**To do:**
Only the lines from the one with "(340, 200) = (352, 234): brown" through the end of the data are wanted, copied exactly.

**Data excerpt:**
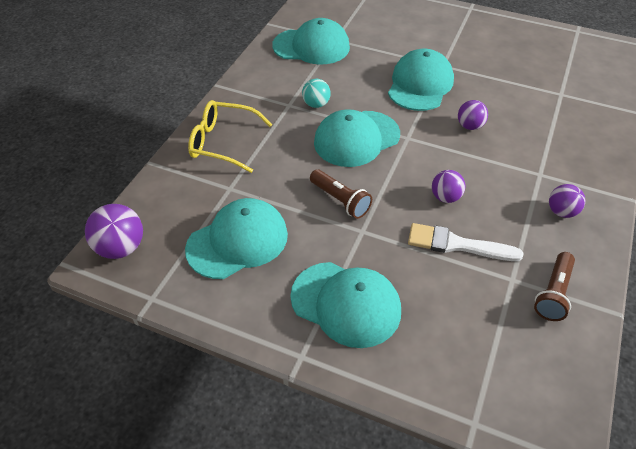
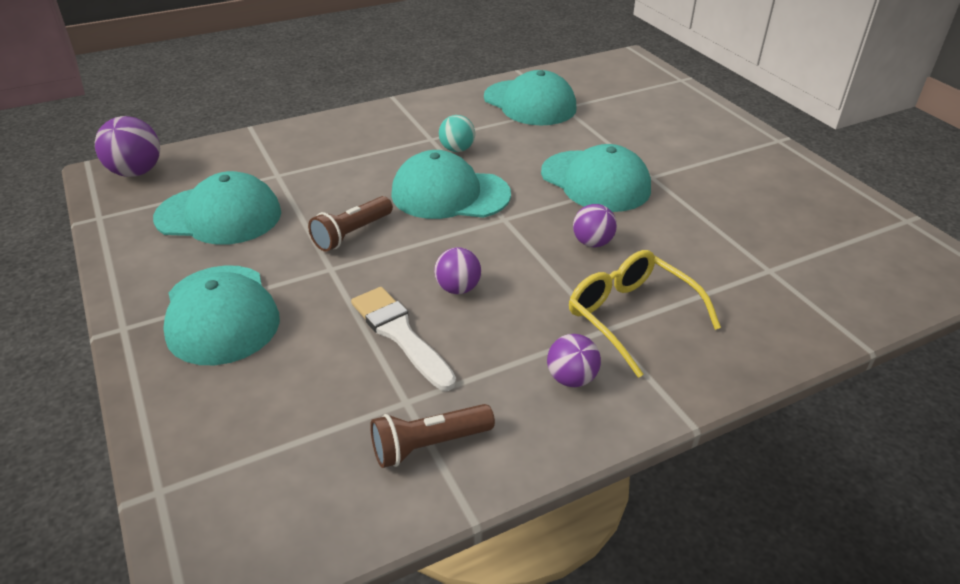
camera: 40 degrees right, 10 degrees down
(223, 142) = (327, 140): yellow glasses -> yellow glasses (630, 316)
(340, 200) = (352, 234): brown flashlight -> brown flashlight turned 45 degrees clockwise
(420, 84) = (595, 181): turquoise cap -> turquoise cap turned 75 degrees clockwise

**Output for this task:**
(340, 200) = (352, 234): brown flashlight -> brown flashlight turned 45 degrees clockwise
(420, 84) = (595, 181): turquoise cap -> turquoise cap turned 75 degrees clockwise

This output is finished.